RECORDS PROVIDED below:

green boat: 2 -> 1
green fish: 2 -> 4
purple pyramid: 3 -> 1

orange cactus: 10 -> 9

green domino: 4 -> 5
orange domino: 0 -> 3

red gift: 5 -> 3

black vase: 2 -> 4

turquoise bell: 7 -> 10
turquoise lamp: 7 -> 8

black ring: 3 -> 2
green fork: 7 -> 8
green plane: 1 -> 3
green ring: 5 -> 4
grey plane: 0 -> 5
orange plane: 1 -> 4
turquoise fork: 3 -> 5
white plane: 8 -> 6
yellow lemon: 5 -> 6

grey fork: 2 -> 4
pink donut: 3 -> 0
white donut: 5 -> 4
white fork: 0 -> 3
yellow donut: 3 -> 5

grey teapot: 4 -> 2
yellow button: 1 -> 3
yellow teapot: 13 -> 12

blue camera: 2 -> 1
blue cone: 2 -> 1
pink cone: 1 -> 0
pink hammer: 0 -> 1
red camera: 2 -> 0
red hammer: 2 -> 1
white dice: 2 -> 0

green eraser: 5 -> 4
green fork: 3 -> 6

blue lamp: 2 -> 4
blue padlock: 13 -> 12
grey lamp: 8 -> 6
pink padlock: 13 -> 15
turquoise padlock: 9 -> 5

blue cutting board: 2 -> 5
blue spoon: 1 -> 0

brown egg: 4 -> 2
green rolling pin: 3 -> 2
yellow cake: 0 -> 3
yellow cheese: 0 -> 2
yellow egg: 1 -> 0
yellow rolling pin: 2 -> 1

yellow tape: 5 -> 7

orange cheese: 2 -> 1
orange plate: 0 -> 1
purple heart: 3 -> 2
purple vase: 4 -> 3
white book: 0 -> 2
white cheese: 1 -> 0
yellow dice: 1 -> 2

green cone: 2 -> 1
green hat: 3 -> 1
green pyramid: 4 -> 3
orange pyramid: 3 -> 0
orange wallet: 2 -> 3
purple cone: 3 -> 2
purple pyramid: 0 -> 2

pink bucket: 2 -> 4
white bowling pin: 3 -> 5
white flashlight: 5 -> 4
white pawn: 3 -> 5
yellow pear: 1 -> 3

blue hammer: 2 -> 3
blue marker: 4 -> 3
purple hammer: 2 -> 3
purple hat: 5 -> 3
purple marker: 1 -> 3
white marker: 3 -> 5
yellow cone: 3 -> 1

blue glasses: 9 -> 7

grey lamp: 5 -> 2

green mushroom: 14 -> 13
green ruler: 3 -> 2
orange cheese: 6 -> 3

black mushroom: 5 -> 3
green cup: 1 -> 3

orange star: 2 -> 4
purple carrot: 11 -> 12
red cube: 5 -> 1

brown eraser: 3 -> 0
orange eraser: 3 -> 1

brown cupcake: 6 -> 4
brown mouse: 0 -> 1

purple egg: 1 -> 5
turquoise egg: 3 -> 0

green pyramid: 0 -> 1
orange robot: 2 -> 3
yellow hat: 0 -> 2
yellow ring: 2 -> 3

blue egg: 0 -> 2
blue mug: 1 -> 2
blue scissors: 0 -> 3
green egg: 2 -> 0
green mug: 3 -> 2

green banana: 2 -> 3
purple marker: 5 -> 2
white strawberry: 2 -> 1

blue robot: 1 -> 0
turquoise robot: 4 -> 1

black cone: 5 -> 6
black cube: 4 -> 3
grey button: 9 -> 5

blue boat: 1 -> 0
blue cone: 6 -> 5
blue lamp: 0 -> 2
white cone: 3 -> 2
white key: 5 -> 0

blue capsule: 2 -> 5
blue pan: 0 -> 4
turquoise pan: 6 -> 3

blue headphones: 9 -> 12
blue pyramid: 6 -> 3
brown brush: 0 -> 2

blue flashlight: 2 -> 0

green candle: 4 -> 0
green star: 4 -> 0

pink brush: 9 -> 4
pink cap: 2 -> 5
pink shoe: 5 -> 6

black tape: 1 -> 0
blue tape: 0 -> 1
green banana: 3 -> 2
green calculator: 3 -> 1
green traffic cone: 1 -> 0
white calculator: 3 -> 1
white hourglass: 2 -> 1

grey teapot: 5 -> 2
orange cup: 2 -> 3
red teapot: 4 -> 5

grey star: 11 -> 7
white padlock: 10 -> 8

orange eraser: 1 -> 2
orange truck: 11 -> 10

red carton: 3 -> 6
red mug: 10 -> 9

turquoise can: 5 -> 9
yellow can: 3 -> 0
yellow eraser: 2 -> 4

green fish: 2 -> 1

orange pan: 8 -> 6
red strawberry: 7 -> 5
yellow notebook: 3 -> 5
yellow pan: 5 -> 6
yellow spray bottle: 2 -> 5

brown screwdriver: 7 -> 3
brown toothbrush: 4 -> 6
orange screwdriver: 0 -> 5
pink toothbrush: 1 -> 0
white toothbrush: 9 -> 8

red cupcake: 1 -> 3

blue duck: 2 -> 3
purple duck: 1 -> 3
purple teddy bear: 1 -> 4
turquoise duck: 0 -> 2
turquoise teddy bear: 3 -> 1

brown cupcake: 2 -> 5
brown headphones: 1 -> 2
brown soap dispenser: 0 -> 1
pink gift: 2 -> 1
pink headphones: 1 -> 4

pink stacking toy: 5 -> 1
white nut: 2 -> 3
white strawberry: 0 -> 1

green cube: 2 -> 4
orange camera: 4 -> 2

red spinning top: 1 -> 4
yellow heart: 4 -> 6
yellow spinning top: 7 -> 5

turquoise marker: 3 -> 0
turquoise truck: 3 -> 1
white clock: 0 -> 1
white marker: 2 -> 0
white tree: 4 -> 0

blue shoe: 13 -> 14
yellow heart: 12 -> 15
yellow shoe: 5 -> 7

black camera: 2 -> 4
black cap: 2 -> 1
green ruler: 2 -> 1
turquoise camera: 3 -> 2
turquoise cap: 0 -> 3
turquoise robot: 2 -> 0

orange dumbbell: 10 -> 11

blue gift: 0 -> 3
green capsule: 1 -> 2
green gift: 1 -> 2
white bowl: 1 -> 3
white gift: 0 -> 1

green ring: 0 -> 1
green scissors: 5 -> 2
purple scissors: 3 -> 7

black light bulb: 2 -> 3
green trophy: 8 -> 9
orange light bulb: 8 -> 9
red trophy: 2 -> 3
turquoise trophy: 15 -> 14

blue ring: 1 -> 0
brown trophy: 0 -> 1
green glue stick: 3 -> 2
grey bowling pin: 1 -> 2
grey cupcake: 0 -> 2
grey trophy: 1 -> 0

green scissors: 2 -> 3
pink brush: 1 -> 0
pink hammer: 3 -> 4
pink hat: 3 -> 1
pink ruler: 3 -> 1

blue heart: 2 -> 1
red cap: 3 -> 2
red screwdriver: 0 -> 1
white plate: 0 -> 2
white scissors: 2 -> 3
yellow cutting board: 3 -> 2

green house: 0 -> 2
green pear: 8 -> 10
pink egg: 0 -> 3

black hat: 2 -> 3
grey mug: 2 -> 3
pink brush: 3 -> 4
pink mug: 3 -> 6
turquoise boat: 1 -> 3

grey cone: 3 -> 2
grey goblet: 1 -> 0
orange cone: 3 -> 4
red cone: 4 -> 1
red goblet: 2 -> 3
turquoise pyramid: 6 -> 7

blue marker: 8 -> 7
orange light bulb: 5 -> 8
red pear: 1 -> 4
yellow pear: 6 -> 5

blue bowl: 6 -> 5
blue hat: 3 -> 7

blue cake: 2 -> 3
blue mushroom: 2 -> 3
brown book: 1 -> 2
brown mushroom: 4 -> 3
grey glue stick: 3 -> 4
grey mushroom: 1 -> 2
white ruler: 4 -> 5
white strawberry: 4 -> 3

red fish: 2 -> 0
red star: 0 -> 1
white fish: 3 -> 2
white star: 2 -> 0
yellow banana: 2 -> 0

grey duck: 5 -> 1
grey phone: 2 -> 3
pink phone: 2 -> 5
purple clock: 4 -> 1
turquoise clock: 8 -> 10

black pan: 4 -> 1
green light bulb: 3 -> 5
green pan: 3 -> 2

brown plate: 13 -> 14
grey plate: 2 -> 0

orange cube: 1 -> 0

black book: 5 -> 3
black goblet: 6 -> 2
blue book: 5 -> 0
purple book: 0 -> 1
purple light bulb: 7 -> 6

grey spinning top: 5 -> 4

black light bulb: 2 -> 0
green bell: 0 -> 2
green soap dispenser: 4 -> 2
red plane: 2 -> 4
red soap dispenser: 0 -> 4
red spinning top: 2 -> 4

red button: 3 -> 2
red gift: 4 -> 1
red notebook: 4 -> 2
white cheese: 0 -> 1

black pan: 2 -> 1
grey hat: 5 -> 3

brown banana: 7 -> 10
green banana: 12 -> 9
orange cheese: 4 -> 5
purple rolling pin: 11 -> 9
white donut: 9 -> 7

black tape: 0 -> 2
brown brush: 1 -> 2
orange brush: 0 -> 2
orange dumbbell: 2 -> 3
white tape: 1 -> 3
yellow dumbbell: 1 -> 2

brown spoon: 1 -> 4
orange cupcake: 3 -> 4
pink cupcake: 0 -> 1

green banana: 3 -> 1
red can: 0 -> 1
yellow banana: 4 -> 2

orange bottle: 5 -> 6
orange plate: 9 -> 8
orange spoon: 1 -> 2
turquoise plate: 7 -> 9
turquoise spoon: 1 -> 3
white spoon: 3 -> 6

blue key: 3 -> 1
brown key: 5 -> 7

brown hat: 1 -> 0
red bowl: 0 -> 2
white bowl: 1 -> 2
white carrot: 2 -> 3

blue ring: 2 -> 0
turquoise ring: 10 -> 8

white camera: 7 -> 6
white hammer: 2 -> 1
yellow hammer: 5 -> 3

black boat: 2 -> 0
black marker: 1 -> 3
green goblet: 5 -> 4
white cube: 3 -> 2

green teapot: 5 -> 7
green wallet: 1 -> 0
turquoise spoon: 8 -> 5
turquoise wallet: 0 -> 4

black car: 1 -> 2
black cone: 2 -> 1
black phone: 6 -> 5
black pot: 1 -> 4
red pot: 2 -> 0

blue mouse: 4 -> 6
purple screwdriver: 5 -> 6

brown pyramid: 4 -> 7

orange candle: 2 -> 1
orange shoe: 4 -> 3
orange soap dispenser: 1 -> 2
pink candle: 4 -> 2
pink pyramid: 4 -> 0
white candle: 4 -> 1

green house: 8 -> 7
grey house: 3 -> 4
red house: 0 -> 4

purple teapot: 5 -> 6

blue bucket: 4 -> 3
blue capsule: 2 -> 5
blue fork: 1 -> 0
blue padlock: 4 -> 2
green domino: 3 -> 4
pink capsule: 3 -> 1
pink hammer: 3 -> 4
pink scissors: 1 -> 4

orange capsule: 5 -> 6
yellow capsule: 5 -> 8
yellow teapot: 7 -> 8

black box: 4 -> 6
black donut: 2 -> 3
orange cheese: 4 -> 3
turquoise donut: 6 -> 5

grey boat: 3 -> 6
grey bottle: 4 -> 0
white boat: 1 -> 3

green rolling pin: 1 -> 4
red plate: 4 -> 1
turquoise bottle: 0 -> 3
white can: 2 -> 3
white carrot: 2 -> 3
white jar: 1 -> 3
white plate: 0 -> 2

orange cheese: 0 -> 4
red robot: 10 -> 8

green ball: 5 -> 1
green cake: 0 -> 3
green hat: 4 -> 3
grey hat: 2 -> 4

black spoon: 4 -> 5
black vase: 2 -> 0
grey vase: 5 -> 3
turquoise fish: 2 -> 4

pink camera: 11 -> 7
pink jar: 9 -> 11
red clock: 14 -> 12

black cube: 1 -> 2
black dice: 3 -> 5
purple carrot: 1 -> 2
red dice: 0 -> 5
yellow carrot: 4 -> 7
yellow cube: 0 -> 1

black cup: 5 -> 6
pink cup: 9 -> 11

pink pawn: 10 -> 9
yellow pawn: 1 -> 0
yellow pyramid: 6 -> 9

End of RECORDS PROVIDED.

■ **WORK INSTRUCTIONS**: Show a copy of each line from the records above in which the string "board" occurs.

■ **SOLUTION FOR THIS EXERCISE**:
blue cutting board: 2 -> 5
yellow cutting board: 3 -> 2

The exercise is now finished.